## Stated problem
Copy the records below, changing every "centreline" to "centerline" and leaving everything else as it is.

<<<<

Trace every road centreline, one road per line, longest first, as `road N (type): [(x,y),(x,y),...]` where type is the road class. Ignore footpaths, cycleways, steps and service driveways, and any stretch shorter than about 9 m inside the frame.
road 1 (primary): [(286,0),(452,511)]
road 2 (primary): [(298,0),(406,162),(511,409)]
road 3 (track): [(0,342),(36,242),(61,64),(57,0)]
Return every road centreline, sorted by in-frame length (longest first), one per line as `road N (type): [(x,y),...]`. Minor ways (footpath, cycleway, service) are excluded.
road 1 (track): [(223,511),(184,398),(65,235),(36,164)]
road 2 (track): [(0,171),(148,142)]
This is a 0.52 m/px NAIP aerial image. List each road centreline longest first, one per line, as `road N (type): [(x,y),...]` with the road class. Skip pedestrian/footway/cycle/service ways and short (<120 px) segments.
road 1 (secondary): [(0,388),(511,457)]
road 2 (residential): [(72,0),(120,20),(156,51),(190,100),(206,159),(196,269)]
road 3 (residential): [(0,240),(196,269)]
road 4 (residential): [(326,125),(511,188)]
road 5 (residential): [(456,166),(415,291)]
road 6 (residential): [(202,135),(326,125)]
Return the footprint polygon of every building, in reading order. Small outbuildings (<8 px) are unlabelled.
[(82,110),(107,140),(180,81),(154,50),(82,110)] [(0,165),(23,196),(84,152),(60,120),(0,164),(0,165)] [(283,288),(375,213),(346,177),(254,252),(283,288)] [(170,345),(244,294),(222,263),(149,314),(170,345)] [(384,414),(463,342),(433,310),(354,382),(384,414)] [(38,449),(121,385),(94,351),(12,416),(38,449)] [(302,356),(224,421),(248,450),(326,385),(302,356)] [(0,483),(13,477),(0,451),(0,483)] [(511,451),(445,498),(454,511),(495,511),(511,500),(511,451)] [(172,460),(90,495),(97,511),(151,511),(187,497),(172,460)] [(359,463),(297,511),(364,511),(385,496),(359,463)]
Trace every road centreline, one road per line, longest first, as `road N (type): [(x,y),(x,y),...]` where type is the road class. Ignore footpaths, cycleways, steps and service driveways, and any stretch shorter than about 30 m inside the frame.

>>>>

## Output for this exercise
Trace every road centerline, one road per line, longest first, as `road N (type): [(x,y),(x,y),...]` where type is the road class. Ignore footpaths, cycleways, steps and service driveways, and any stretch shorter than about 9 m inside the frame.
road 1 (primary): [(286,0),(452,511)]
road 2 (primary): [(298,0),(406,162),(511,409)]
road 3 (track): [(0,342),(36,242),(61,64),(57,0)]
Return every road centerline, sorted by in-frame length (longest first), one per line as `road N (type): [(x,y),...]`. Minor ways (footpath, cycleway, service) are excluded.
road 1 (track): [(223,511),(184,398),(65,235),(36,164)]
road 2 (track): [(0,171),(148,142)]
This is a 0.52 m/px NAIP aerial image. List each road centerline longest first, one per line, as `road N (type): [(x,y),...]` with the road class. Skip pedestrian/footway/cycle/service ways and short (<120 px) segments.
road 1 (secondary): [(0,388),(511,457)]
road 2 (residential): [(72,0),(120,20),(156,51),(190,100),(206,159),(196,269)]
road 3 (residential): [(0,240),(196,269)]
road 4 (residential): [(326,125),(511,188)]
road 5 (residential): [(456,166),(415,291)]
road 6 (residential): [(202,135),(326,125)]
Return the footprint polygon of every building, in reading order. Small outbuildings (<8 px) are unlabelled.
[(82,110),(107,140),(180,81),(154,50),(82,110)] [(0,165),(23,196),(84,152),(60,120),(0,164),(0,165)] [(283,288),(375,213),(346,177),(254,252),(283,288)] [(170,345),(244,294),(222,263),(149,314),(170,345)] [(384,414),(463,342),(433,310),(354,382),(384,414)] [(38,449),(121,385),(94,351),(12,416),(38,449)] [(302,356),(224,421),(248,450),(326,385),(302,356)] [(0,483),(13,477),(0,451),(0,483)] [(511,451),(445,498),(454,511),(495,511),(511,500),(511,451)] [(172,460),(90,495),(97,511),(151,511),(187,497),(172,460)] [(359,463),(297,511),(364,511),(385,496),(359,463)]
Trace every road centerline, one road per line, longest first, as `road N (type): [(x,y),(x,y),...]` where type is the road class. Ignore footpaths, cycleways, steps and service driveways, and any stretch shorter than about 30 m inside the frame.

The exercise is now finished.